▶ [Exercise aim]
Would you please transcribe the listing exactly, with no images?

▶ [Exercise materials]

+++

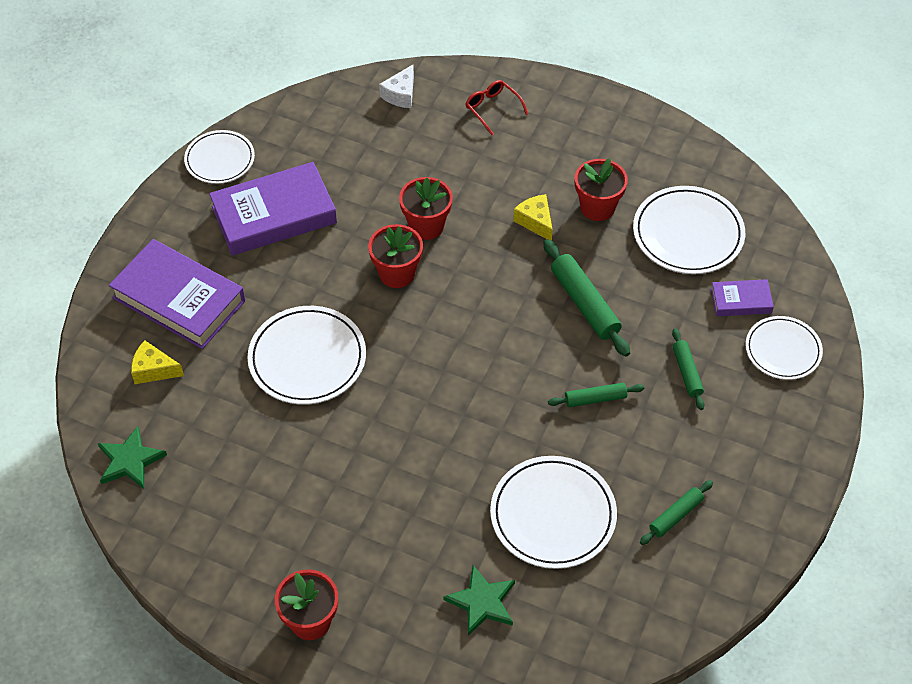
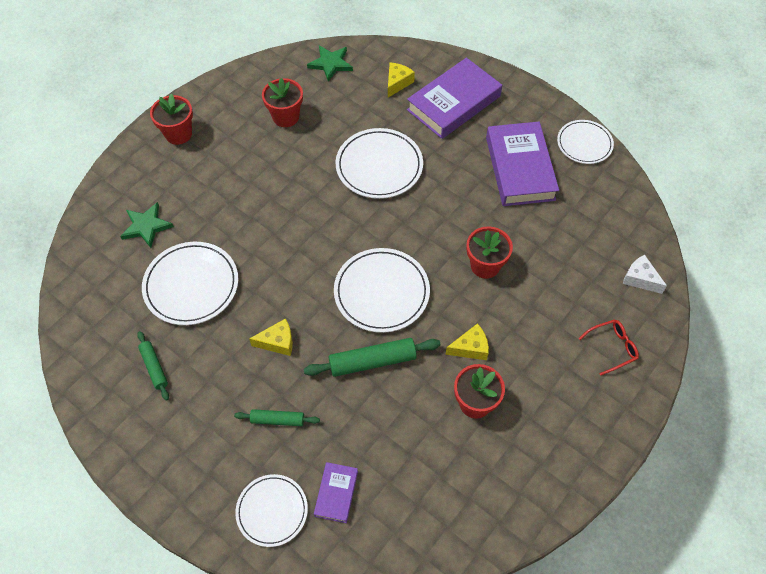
camera: 105 degrees right, 5 degrees up
red flower pot [368,224,423,288] -> red flower pot moved to [262,78,303,127]
green rolling pin [548,383,644,407] -> yellow cheese [249,318,293,356]
white plate [633,186,745,274] -> white plate moved to [334,248,430,333]

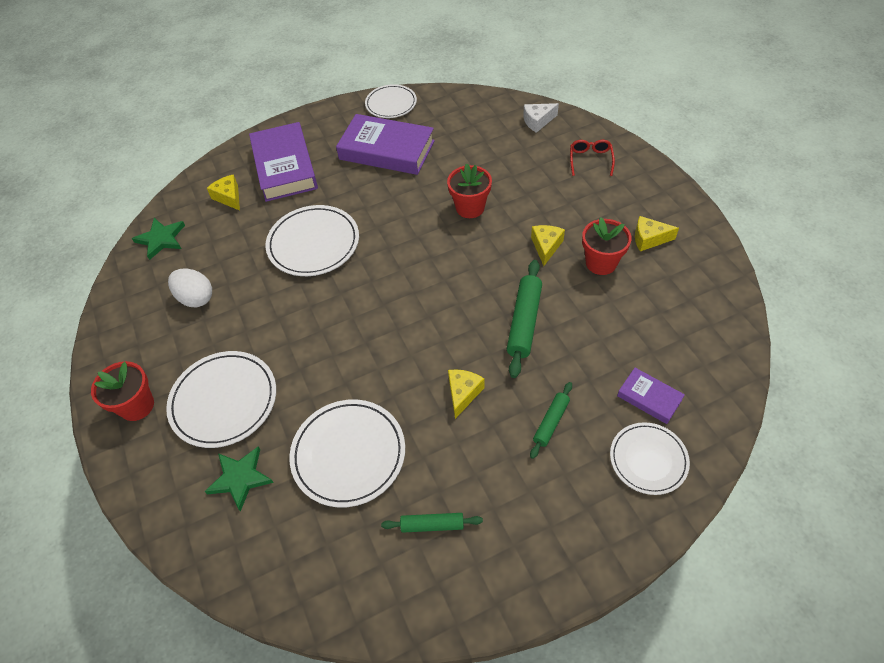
camera: 60 degrees left, 5 degrees down
red flower pot [262,78,303,127] -> white egg [168,268,212,307]
white plate [334,248,430,333] -> white plate moved to [166,351,276,448]
none -> yellow cheese [635,216,679,251]

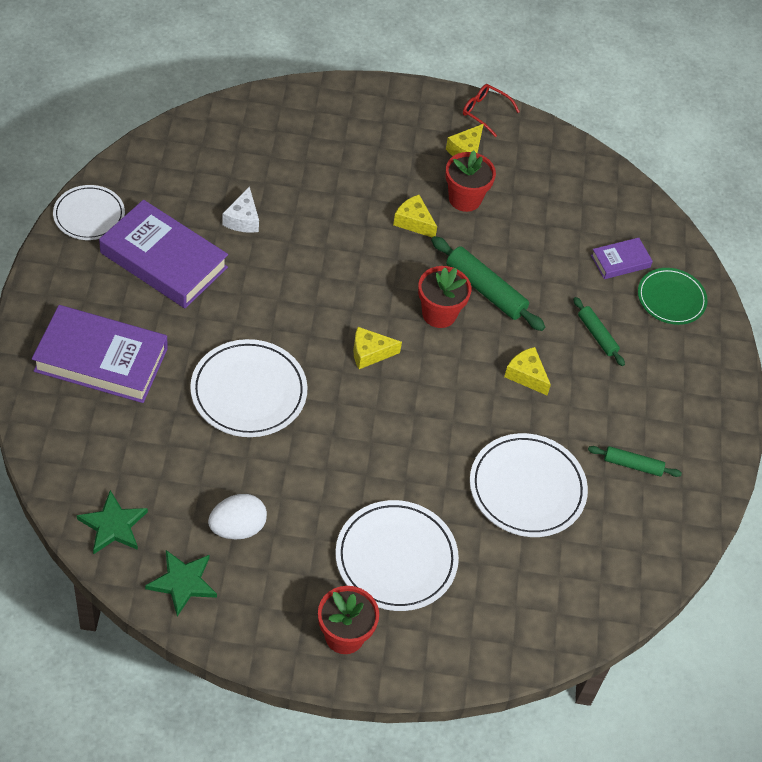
camera: 70 degrees left, 0 degrees up
green star [204,446,274,512] -> green star moved to [145,550,217,617]
yellow cheese [207,174,240,210] -> yellow cheese moved to [353,327,402,369]
purple book [336,114,435,175] -> purple book turned 75 degrees clockwise [99,200,228,308]
green rolling pin [381,513,483,533] -> green rolling pin turned 75 degrees clockwise [588,446,682,477]
red flower pot [447,163,492,218] -> red flower pot moved to [418,266,471,328]
white cheese [523,103,559,133] -> white cheese moved to [222,186,259,233]
red glasses [570,140,615,176] -> red glasses moved to [463,84,520,137]
white plate [610,422,690,495] -> green plate [638,268,708,325]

+++

▶ [Completed exercise]
camera: 105 degrees right, 5 degrees up
red flower pot [368,224,423,288] -> red flower pot moved to [262,78,303,127]
green rolling pin [548,383,644,407] -> yellow cheese [249,318,293,356]
white plate [633,186,745,274] -> white plate moved to [334,248,430,333]

camera: 60 degrees left, 5 degrees down
red flower pot [262,78,303,127] -> white egg [168,268,212,307]
white plate [334,248,430,333] -> white plate moved to [166,351,276,448]
none -> yellow cheese [635,216,679,251]

camera: 70 degrees left, 0 degrees up
green star [204,446,274,512] -> green star moved to [145,550,217,617]
yellow cheese [207,174,240,210] -> yellow cheese moved to [353,327,402,369]
purple book [336,114,435,175] -> purple book turned 75 degrees clockwise [99,200,228,308]
green rolling pin [381,513,483,533] -> green rolling pin turned 75 degrees clockwise [588,446,682,477]
red flower pot [447,163,492,218] -> red flower pot moved to [418,266,471,328]
white cheese [523,103,559,133] -> white cheese moved to [222,186,259,233]
red glasses [570,140,615,176] -> red glasses moved to [463,84,520,137]
white plate [610,422,690,495] -> green plate [638,268,708,325]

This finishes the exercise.